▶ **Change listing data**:
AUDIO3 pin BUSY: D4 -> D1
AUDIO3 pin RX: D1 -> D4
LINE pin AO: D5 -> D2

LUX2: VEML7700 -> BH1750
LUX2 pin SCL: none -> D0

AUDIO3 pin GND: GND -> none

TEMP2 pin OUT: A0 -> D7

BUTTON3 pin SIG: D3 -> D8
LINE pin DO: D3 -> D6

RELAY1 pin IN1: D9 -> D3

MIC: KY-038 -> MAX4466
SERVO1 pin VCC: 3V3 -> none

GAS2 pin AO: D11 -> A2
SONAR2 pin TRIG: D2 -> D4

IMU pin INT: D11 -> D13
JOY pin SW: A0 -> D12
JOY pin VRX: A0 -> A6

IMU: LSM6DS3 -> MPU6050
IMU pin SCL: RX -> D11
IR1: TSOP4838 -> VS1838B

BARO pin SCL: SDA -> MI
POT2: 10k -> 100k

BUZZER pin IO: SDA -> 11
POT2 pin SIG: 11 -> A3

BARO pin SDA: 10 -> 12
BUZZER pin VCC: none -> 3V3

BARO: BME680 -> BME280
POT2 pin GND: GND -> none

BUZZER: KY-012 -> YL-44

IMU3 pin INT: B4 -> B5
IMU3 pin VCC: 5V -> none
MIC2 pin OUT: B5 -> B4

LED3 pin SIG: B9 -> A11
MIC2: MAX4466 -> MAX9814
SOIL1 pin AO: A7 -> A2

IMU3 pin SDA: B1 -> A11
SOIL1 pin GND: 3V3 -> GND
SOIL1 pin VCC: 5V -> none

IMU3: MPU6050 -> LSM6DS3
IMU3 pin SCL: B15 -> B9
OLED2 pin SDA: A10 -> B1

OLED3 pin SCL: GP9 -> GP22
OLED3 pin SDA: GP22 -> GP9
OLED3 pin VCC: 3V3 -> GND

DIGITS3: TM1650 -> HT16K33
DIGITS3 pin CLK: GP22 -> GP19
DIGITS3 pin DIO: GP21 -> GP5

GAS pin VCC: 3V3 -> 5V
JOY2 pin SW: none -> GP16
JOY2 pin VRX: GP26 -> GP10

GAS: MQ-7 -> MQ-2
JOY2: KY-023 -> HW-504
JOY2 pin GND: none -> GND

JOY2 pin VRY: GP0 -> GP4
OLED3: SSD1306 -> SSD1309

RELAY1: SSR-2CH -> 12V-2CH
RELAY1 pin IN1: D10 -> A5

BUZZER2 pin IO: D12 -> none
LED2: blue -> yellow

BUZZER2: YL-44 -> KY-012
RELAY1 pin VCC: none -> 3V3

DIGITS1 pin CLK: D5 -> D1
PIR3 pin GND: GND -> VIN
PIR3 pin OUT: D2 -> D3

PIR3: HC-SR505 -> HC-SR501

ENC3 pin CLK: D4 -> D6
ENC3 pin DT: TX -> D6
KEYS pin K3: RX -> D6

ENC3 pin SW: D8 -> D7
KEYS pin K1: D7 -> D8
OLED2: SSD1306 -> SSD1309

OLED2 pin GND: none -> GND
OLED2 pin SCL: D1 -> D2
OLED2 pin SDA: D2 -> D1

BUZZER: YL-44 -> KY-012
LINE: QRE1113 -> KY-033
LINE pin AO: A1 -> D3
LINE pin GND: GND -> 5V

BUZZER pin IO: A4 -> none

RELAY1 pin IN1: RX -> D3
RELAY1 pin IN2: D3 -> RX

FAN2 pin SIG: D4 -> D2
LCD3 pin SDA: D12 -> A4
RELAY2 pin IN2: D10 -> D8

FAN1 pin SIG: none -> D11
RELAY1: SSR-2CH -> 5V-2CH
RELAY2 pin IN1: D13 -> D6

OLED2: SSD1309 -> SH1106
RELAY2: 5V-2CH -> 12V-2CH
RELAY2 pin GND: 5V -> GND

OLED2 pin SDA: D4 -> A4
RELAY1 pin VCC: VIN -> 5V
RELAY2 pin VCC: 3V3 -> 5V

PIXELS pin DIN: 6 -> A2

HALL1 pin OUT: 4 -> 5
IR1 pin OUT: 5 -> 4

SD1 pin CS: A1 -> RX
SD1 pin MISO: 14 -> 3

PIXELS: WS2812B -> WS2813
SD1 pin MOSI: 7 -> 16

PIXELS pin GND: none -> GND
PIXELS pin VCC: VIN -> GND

▶ **What you need to do**:
Retype exactly the lines from the start of the entries through the one with "JOY pin VRX: A0 -> A6"; include both ends.

▶ **Exercise output**:
AUDIO3 pin BUSY: D4 -> D1
AUDIO3 pin RX: D1 -> D4
LINE pin AO: D5 -> D2

LUX2: VEML7700 -> BH1750
LUX2 pin SCL: none -> D0

AUDIO3 pin GND: GND -> none

TEMP2 pin OUT: A0 -> D7

BUTTON3 pin SIG: D3 -> D8
LINE pin DO: D3 -> D6

RELAY1 pin IN1: D9 -> D3

MIC: KY-038 -> MAX4466
SERVO1 pin VCC: 3V3 -> none

GAS2 pin AO: D11 -> A2
SONAR2 pin TRIG: D2 -> D4

IMU pin INT: D11 -> D13
JOY pin SW: A0 -> D12
JOY pin VRX: A0 -> A6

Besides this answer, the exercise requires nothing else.